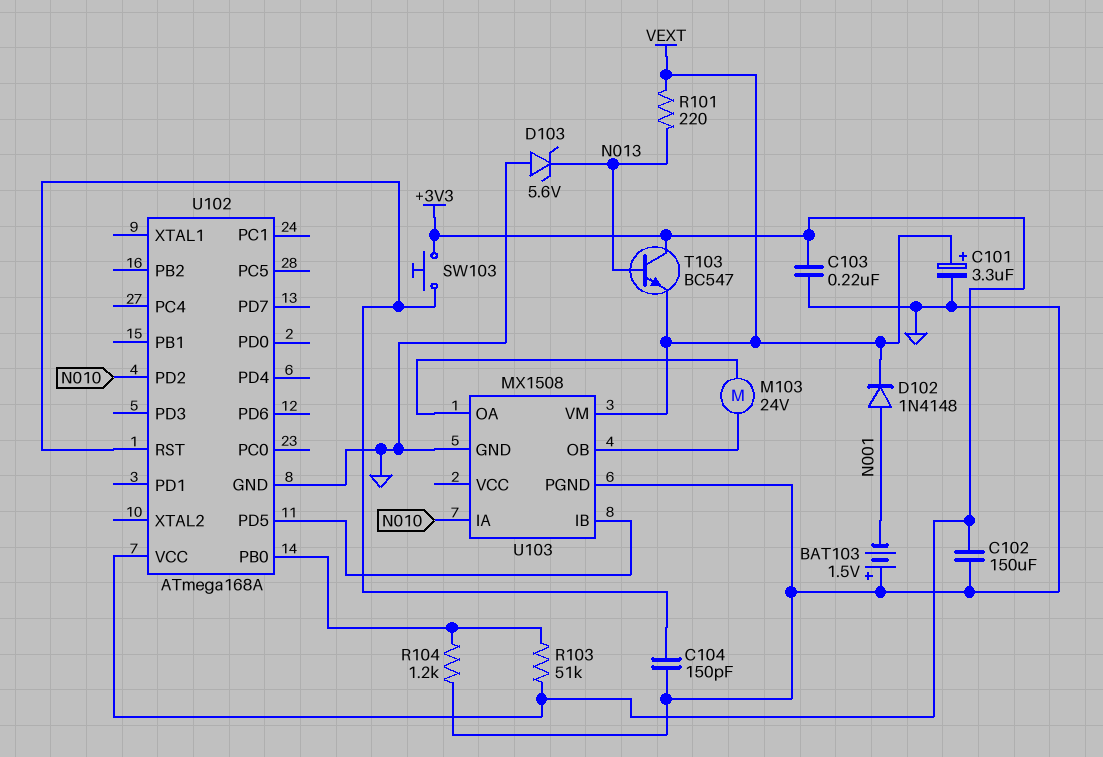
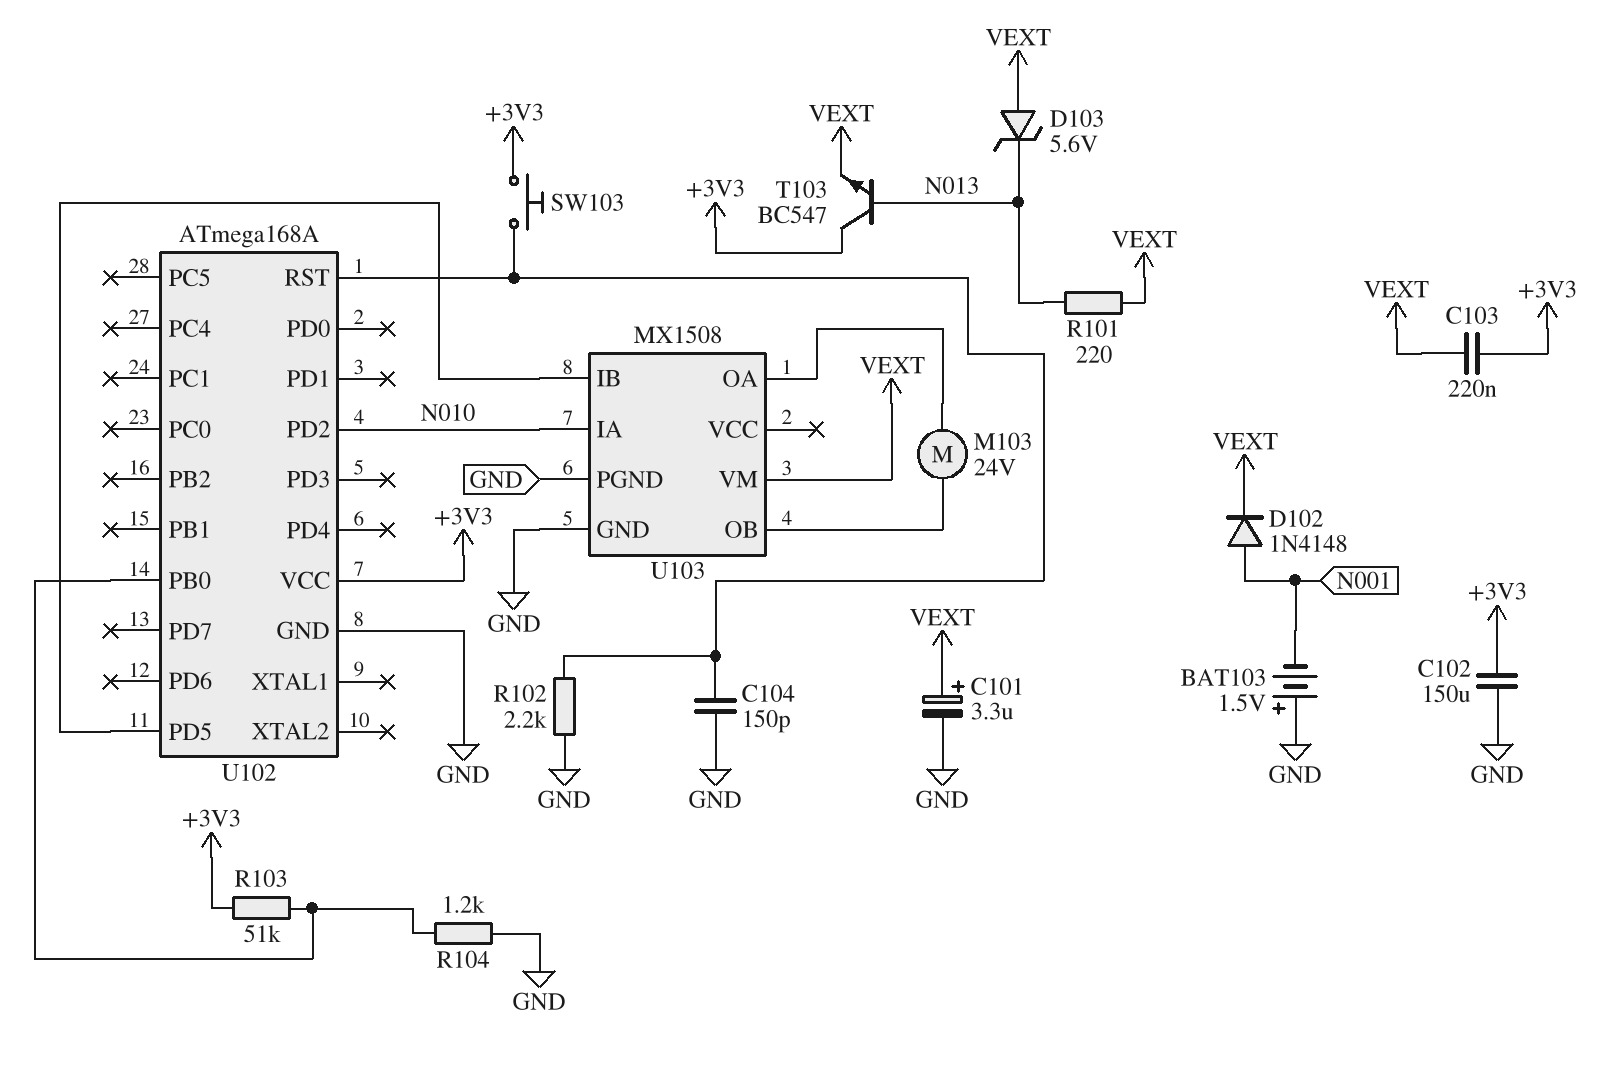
C103: 220nF (+3V3, GND) -> 220nF (+3V3, VEXT)
D103: zener 5.6V (A GND, K N013) -> zener 5.6V (A VEXT, K N013)
R102: none -> 2.2k (GND, U102/RST)

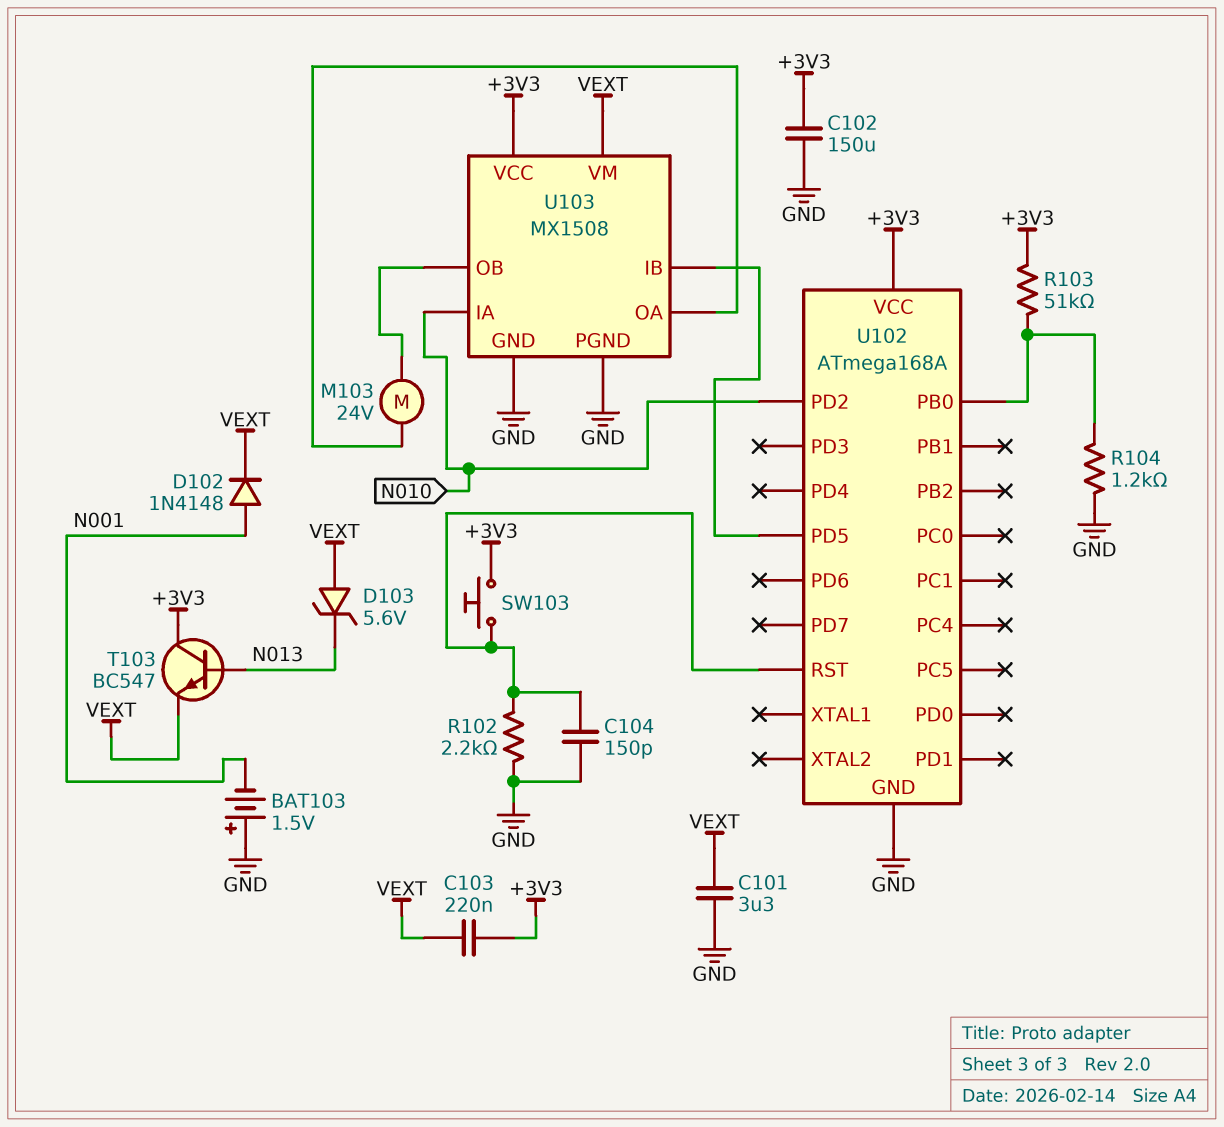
C101: 3.3uF (plus VEXT, minus GND) -> 3.3uF (GND, VEXT)
R101: 220 (N013, VEXT) -> none
U103 pin VCC: none -> +3V3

DESCRIPTION OF THE TASK:
Everything in the material above should be reproduced exactly, except the pictures.

ANSWER TO THIS TASK:
C103: 220nF (+3V3, GND) -> 220nF (+3V3, VEXT)
D103: zener 5.6V (A GND, K N013) -> zener 5.6V (A VEXT, K N013)
R102: none -> 2.2k (GND, U102/RST)

C101: 3.3uF (plus VEXT, minus GND) -> 3.3uF (GND, VEXT)
R101: 220 (N013, VEXT) -> none
U103 pin VCC: none -> +3V3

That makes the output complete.